━━ EXERCISE MATERIALS ━━

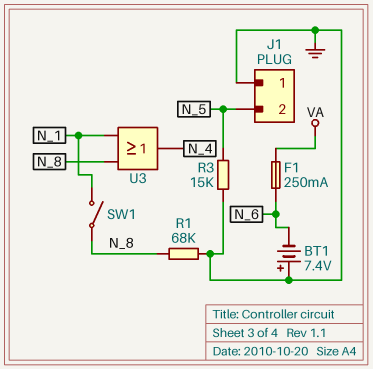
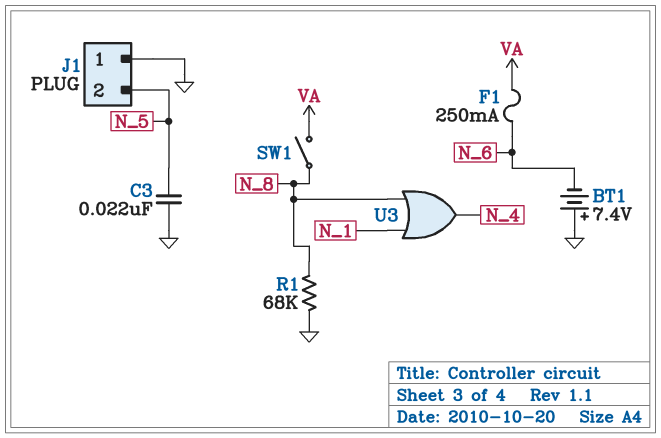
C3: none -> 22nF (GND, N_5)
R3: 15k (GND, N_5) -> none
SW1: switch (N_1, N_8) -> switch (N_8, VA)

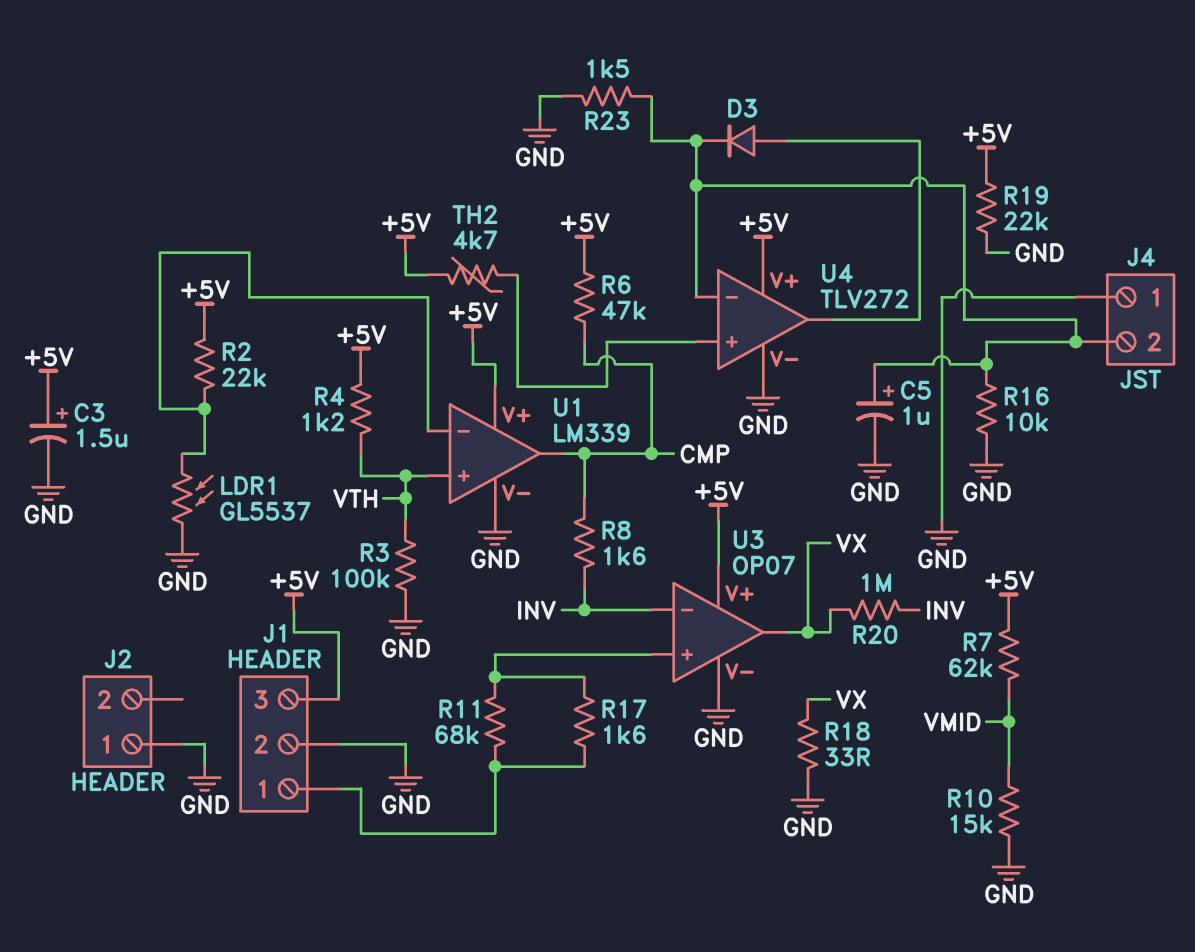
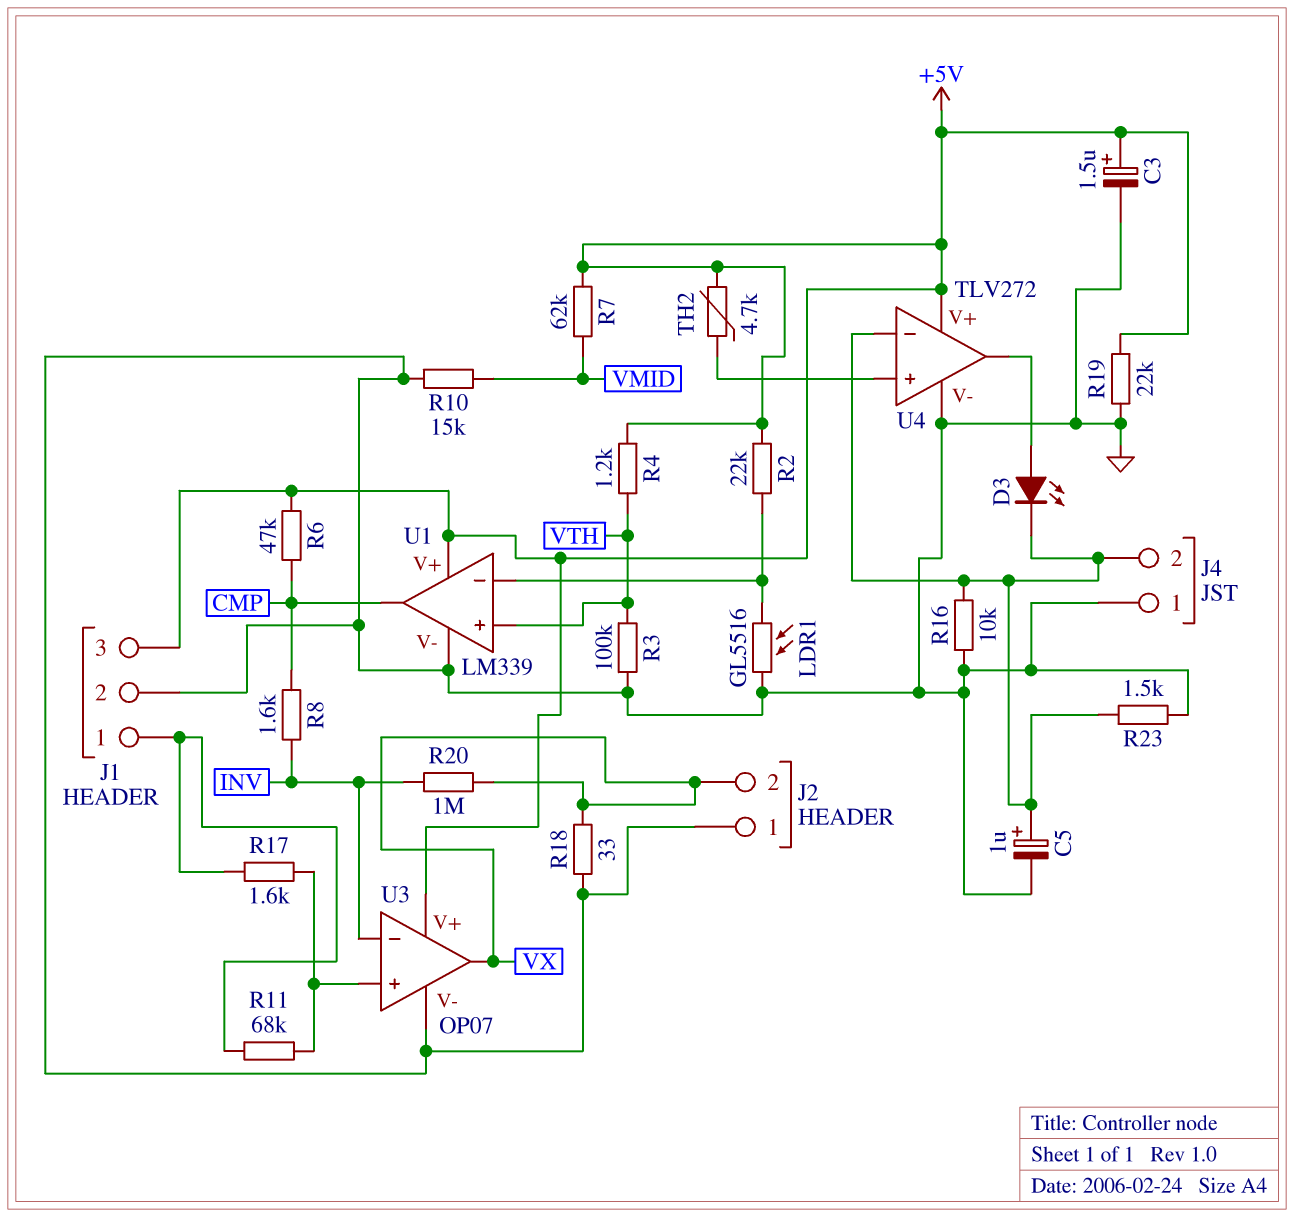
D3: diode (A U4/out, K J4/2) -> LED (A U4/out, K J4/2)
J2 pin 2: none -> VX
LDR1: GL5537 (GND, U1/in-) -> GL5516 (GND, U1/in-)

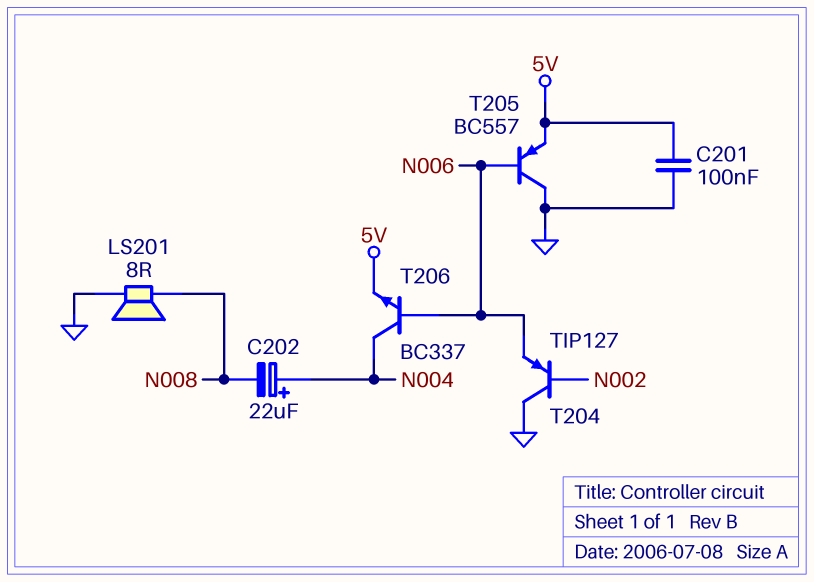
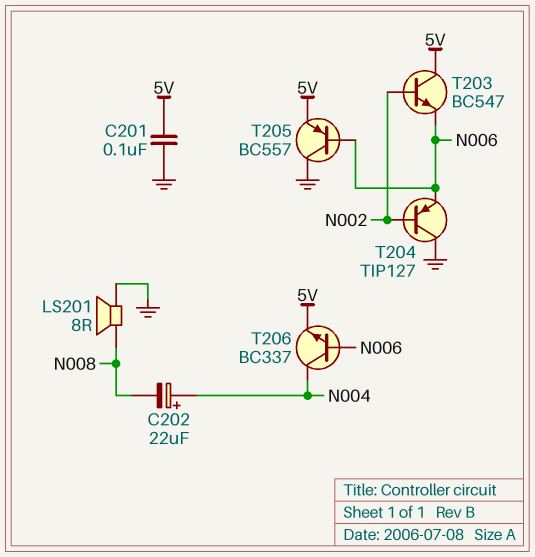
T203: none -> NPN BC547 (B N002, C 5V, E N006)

━━━

**WORK TASK**:
Wherever the word "none" appears in a line of the data, copy that line.

**RESPONSE**:
C3: none -> 22nF (GND, N_5)
R3: 15k (GND, N_5) -> none
J2 pin 2: none -> VX
T203: none -> NPN BC547 (B N002, C 5V, E N006)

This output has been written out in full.